___ Dataset ___

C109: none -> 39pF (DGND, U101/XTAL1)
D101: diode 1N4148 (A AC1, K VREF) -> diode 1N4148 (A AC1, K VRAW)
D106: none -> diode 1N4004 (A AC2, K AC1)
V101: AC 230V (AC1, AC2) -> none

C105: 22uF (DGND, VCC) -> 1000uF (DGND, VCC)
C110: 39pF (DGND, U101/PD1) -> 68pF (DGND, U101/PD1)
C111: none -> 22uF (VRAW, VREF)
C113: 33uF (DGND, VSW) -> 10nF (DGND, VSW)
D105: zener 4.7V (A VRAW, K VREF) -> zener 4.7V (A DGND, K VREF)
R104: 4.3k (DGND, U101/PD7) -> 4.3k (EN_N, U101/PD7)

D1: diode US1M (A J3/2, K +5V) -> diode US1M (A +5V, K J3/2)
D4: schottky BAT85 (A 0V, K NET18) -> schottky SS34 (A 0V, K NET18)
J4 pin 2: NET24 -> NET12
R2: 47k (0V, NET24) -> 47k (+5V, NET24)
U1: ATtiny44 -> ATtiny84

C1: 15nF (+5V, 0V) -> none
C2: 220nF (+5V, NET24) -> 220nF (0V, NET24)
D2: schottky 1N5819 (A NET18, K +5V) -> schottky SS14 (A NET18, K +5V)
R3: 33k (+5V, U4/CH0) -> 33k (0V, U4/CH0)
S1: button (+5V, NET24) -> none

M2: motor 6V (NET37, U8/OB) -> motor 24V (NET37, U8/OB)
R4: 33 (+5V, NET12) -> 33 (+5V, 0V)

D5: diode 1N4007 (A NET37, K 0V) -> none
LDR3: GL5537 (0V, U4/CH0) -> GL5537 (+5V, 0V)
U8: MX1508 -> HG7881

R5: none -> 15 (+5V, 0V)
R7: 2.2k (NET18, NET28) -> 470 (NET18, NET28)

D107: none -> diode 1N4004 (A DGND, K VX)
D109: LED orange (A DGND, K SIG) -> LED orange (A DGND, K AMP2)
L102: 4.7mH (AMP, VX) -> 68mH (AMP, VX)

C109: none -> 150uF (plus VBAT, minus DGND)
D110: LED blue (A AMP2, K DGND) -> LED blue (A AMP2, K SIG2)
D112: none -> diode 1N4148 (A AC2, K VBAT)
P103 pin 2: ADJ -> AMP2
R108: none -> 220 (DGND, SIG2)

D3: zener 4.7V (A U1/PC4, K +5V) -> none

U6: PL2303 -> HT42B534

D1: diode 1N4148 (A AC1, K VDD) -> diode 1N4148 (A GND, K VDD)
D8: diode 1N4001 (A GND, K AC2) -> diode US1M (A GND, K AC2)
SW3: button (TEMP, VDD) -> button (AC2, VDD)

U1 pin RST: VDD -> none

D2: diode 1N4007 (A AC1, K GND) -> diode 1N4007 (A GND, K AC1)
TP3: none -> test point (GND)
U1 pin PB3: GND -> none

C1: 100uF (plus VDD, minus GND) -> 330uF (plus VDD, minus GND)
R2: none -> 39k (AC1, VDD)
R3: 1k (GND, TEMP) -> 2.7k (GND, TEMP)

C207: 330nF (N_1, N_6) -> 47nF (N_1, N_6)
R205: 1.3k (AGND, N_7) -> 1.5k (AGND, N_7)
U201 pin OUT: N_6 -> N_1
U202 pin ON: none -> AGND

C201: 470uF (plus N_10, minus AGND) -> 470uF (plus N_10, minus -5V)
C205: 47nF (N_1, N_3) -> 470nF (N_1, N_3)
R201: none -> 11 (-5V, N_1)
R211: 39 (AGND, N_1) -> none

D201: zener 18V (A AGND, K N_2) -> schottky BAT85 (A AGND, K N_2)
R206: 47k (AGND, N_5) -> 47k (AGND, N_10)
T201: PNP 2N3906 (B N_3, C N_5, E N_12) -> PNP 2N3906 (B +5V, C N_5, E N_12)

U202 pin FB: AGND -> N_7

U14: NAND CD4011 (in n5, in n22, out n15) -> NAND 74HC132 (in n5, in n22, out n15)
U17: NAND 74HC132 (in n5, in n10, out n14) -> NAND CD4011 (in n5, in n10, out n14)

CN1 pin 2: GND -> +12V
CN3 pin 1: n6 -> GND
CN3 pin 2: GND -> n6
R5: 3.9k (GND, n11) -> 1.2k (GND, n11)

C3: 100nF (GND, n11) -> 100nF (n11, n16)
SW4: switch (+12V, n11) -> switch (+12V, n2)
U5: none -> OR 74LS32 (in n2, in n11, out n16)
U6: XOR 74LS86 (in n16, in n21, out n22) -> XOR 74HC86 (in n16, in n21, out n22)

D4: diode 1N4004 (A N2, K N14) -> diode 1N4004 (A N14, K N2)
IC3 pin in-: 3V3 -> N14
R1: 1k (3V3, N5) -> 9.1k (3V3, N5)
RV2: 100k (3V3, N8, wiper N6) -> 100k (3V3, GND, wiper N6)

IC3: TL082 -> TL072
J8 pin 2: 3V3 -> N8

___

Work item:
Pull out each line of the entries that contains "zener".

Solution to the exercise:
D105: zener 4.7V (A VRAW, K VREF) -> zener 4.7V (A DGND, K VREF)
D3: zener 4.7V (A U1/PC4, K +5V) -> none
D201: zener 18V (A AGND, K N_2) -> schottky BAT85 (A AGND, K N_2)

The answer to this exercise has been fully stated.